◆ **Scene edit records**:

——————

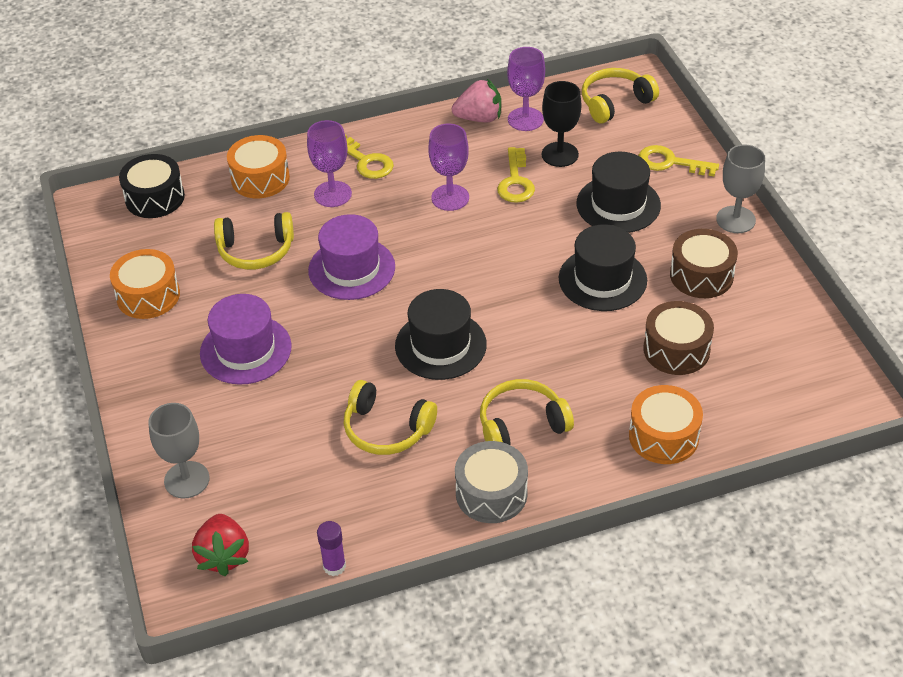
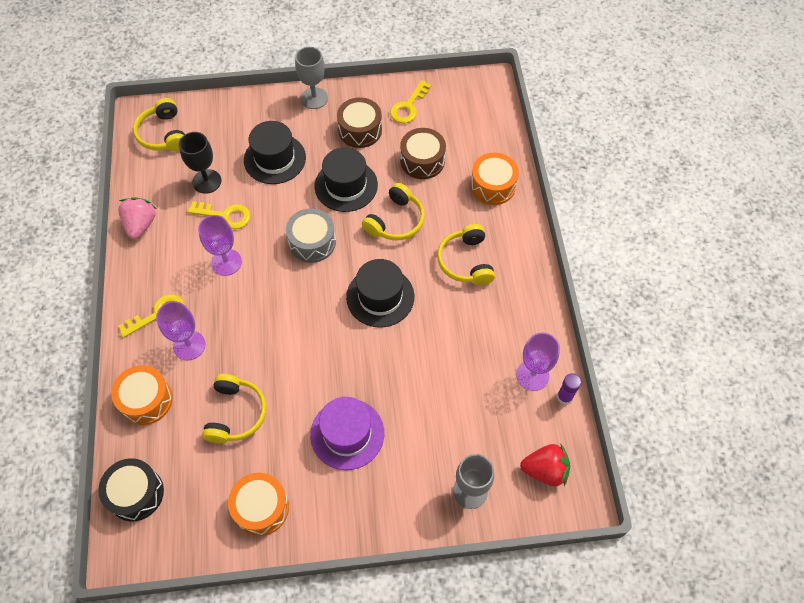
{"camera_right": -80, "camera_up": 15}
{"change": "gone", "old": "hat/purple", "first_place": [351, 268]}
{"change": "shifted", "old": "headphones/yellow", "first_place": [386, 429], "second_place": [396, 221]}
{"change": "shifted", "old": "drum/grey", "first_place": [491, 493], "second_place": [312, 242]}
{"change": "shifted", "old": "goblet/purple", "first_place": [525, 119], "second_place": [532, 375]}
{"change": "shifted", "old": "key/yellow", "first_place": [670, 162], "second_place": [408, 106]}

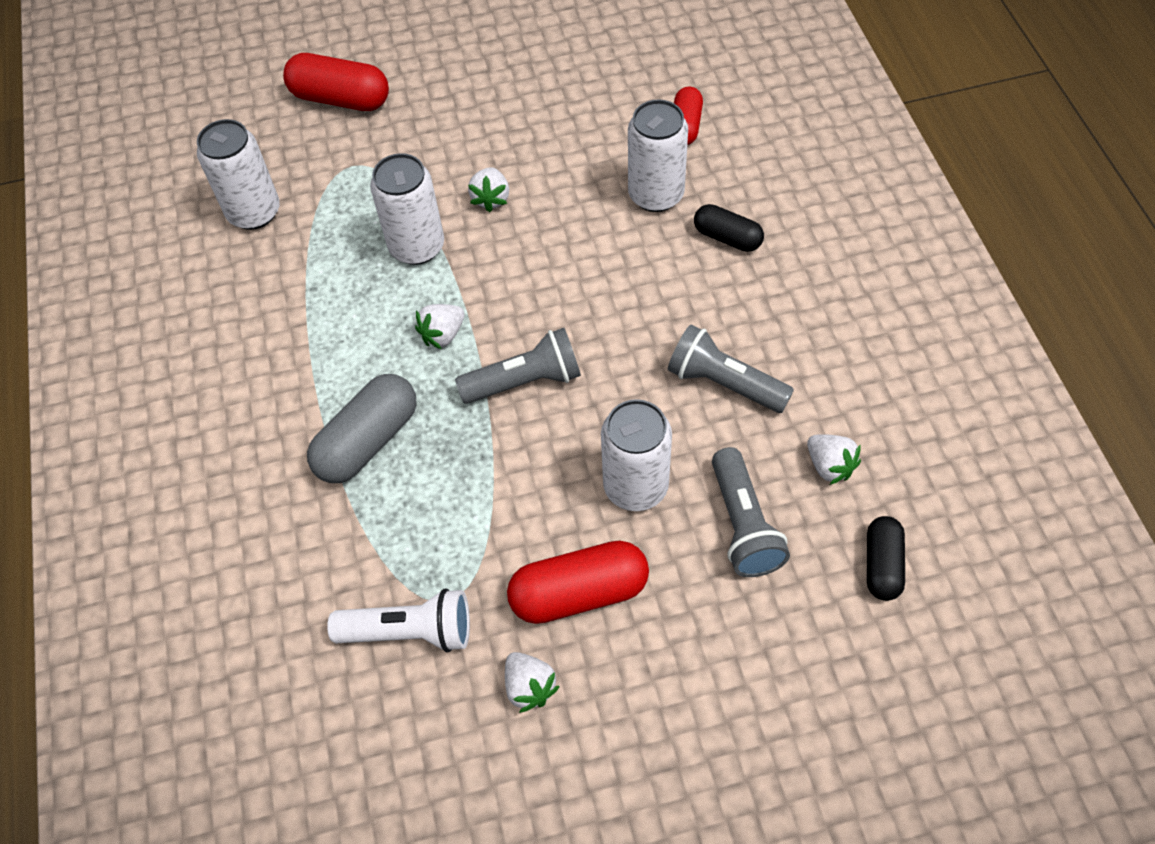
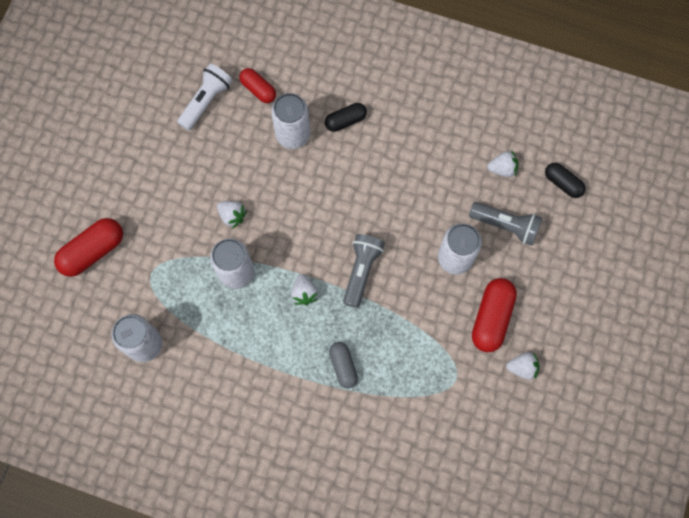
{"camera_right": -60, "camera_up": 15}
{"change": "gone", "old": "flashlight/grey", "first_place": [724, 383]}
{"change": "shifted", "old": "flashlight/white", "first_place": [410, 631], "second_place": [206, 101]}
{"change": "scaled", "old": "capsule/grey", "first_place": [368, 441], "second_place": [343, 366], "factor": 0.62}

——————

Would you please retype all the data exactly? Leave out whatever pictures it holds.

◆ **Result of the task**:
{"camera_right": -80, "camera_up": 15}
{"change": "gone", "old": "hat/purple", "first_place": [351, 268]}
{"change": "shifted", "old": "headphones/yellow", "first_place": [386, 429], "second_place": [396, 221]}
{"change": "shifted", "old": "drum/grey", "first_place": [491, 493], "second_place": [312, 242]}
{"change": "shifted", "old": "goblet/purple", "first_place": [525, 119], "second_place": [532, 375]}
{"change": "shifted", "old": "key/yellow", "first_place": [670, 162], "second_place": [408, 106]}

{"camera_right": -60, "camera_up": 15}
{"change": "gone", "old": "flashlight/grey", "first_place": [724, 383]}
{"change": "shifted", "old": "flashlight/white", "first_place": [410, 631], "second_place": [206, 101]}
{"change": "scaled", "old": "capsule/grey", "first_place": [368, 441], "second_place": [343, 366], "factor": 0.62}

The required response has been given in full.